If a picture appears in the records below, drop it, and reproduce everything else exactly.
------------
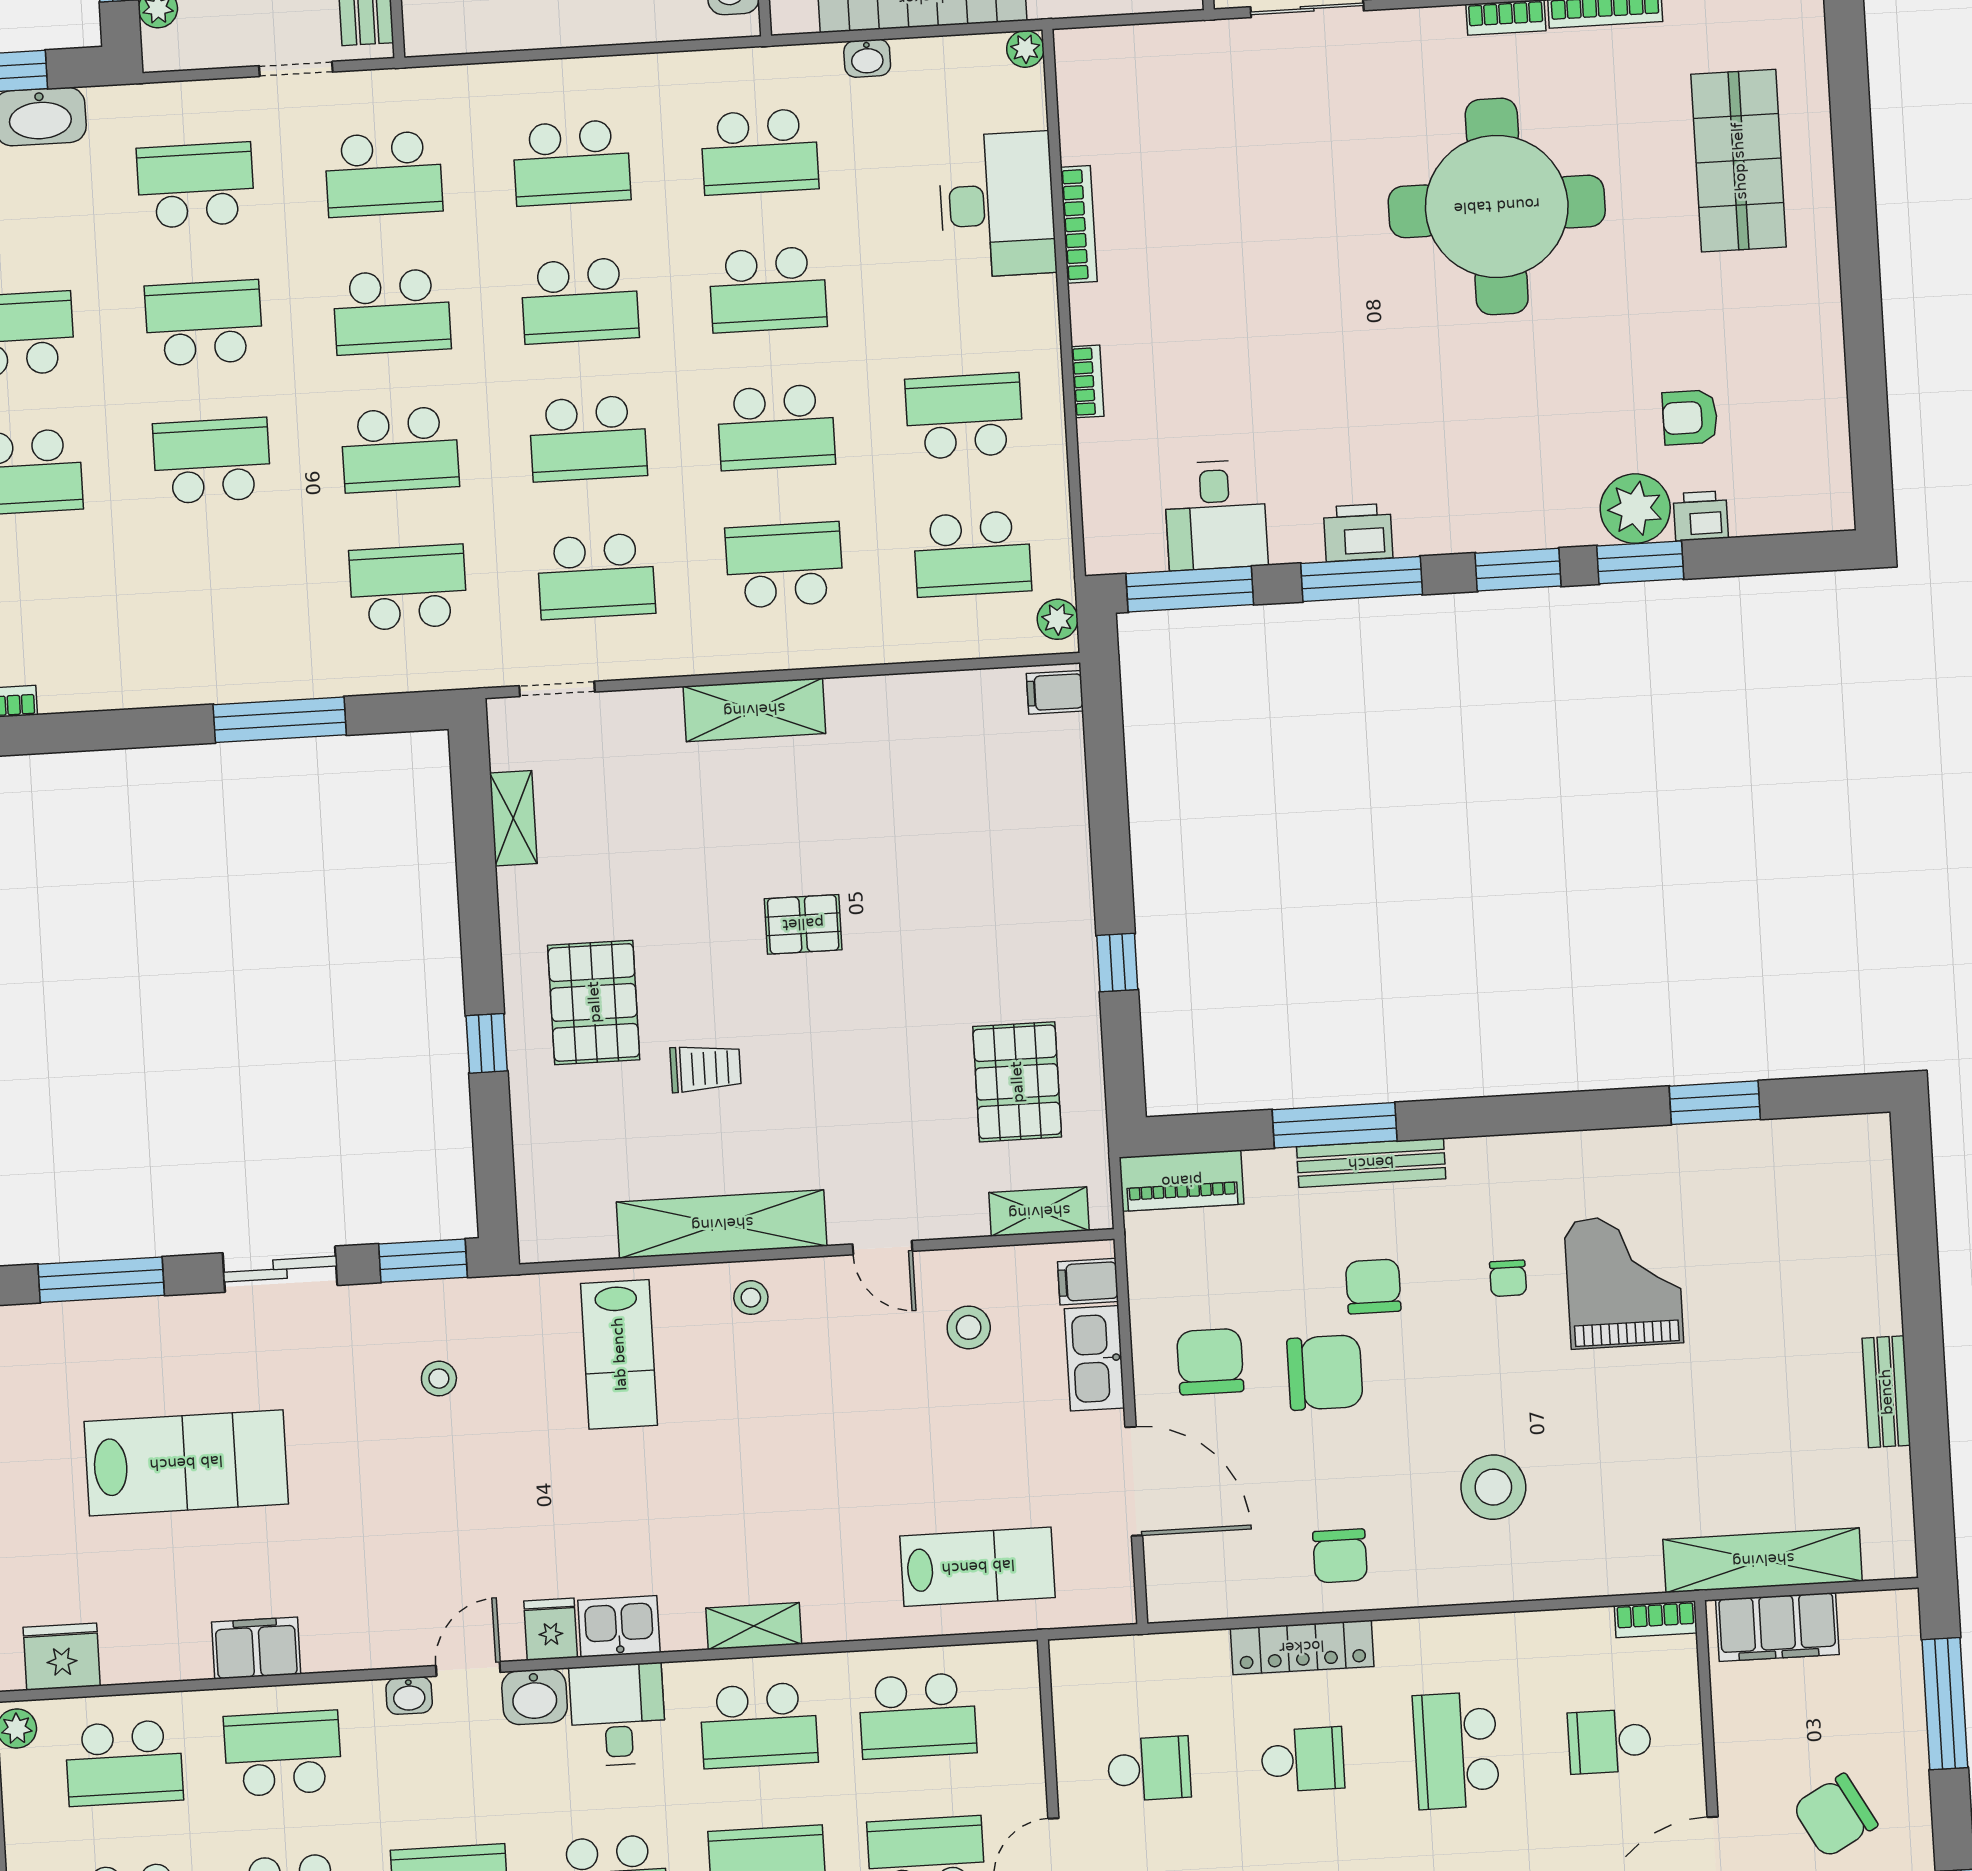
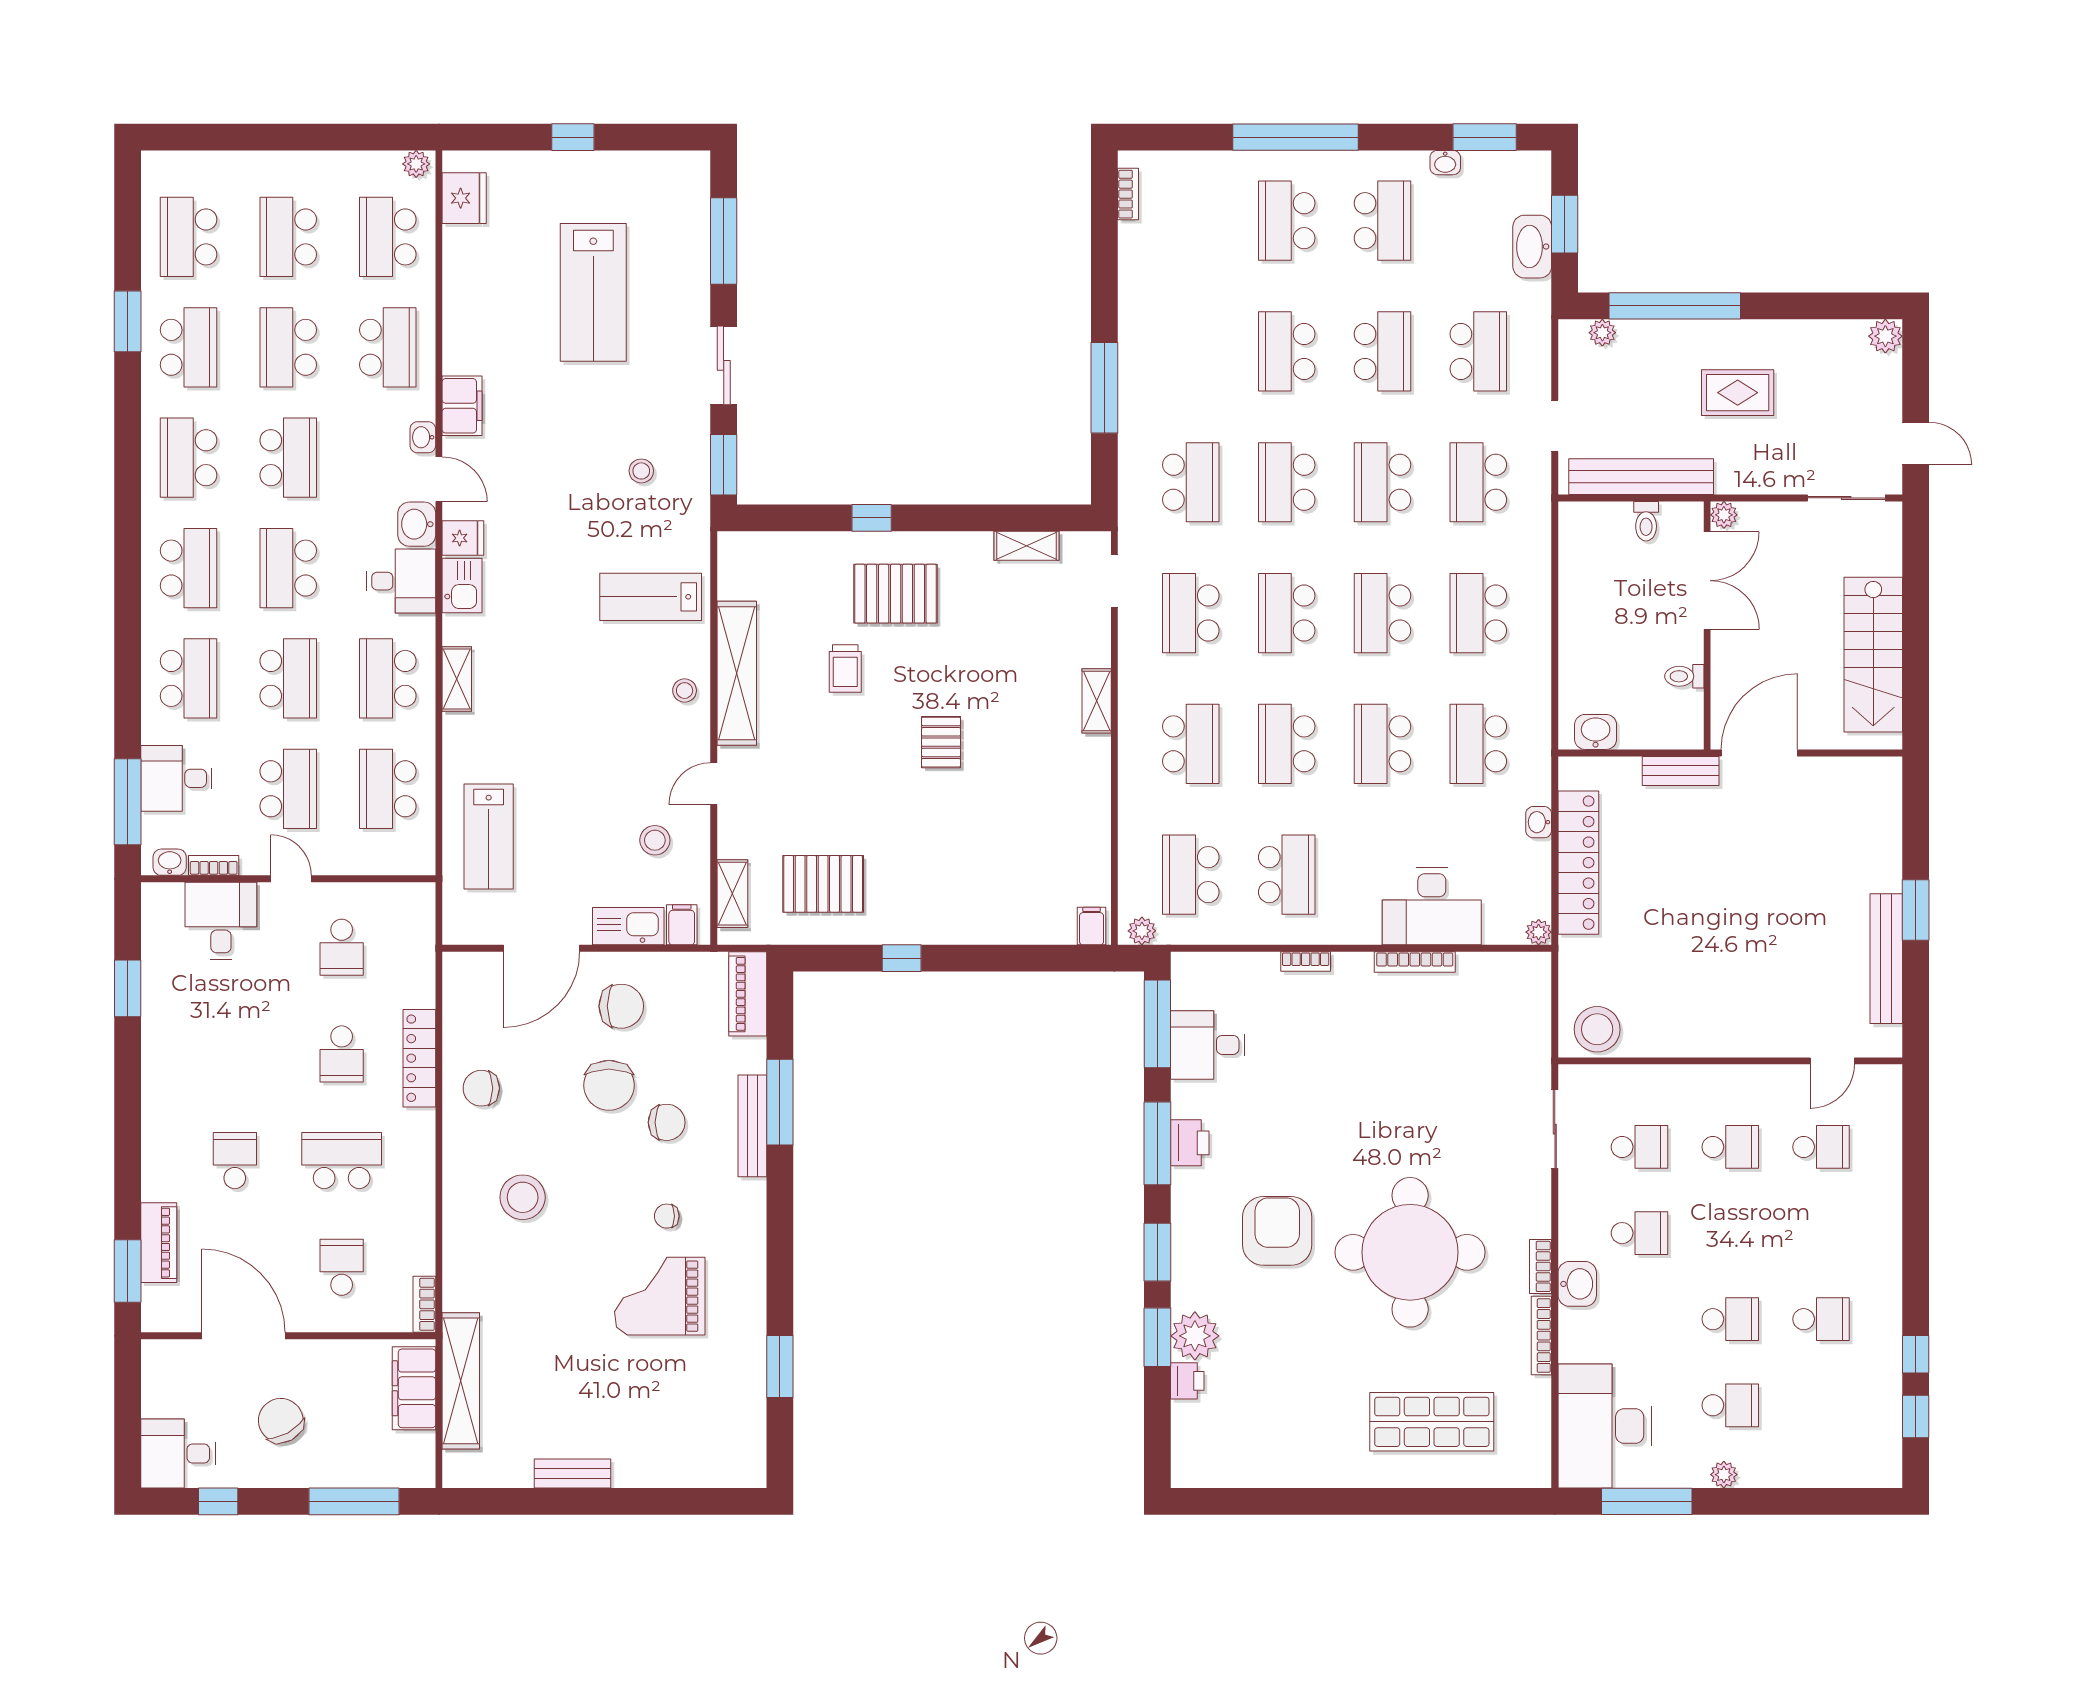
armchair: (1690, 417) -> (1277, 1231), moved, width x1.88, depth x1.88
school desk: (212, 461) -> (1287, 351), turned 180
shelving: (754, 710) -> (1097, 701), width x0.67, depth x0.75
grand piano: (1624, 1281) -> (660, 1296), turned 180
filing cabinet: (256, 1648) -> (462, 406), moved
------------
Reply to the task.
armchair: (1690, 417) -> (1277, 1231), moved, width x1.88, depth x1.88
school desk: (212, 461) -> (1287, 351), turned 180
shelving: (754, 710) -> (1097, 701), width x0.67, depth x0.75
grand piano: (1624, 1281) -> (660, 1296), turned 180
filing cabinet: (256, 1648) -> (462, 406), moved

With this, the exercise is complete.